**WHAT THIS TASK INVOLVES:** Please write out the lines from the one containing "Question: Which of" through the one containing "(B) Red point is closer.", including both.

**SUPPLIED MATERIAL:**
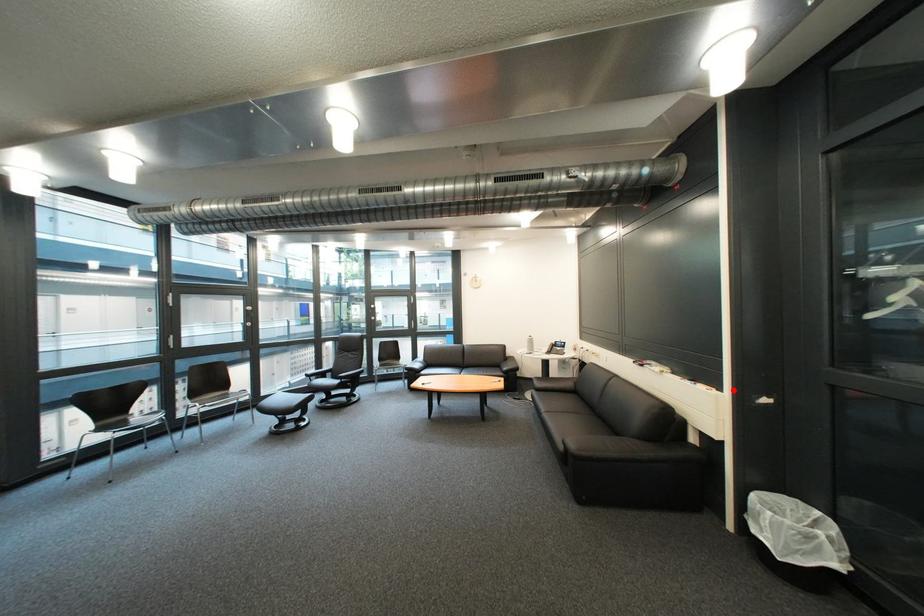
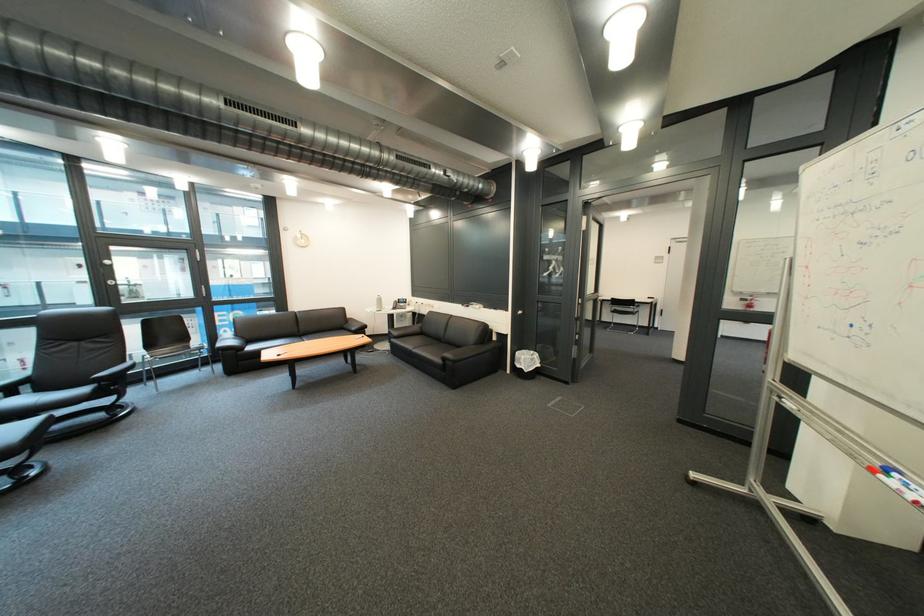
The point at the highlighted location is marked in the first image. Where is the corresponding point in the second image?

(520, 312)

==

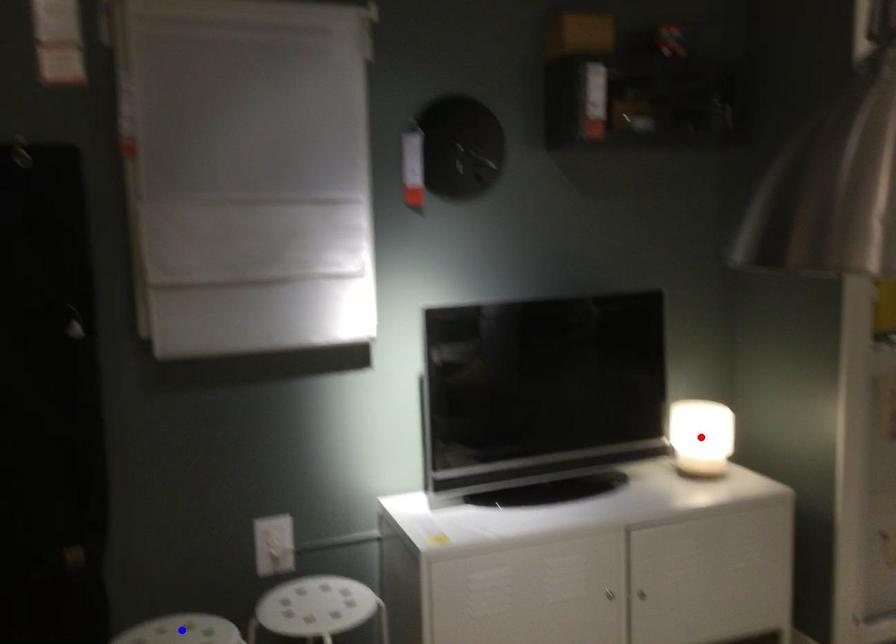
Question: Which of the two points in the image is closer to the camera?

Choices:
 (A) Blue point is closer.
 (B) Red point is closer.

**TASK SOLUTION:**
Question: Which of the two points in the image is closer to the camera?

Choices:
 (A) Blue point is closer.
 (B) Red point is closer.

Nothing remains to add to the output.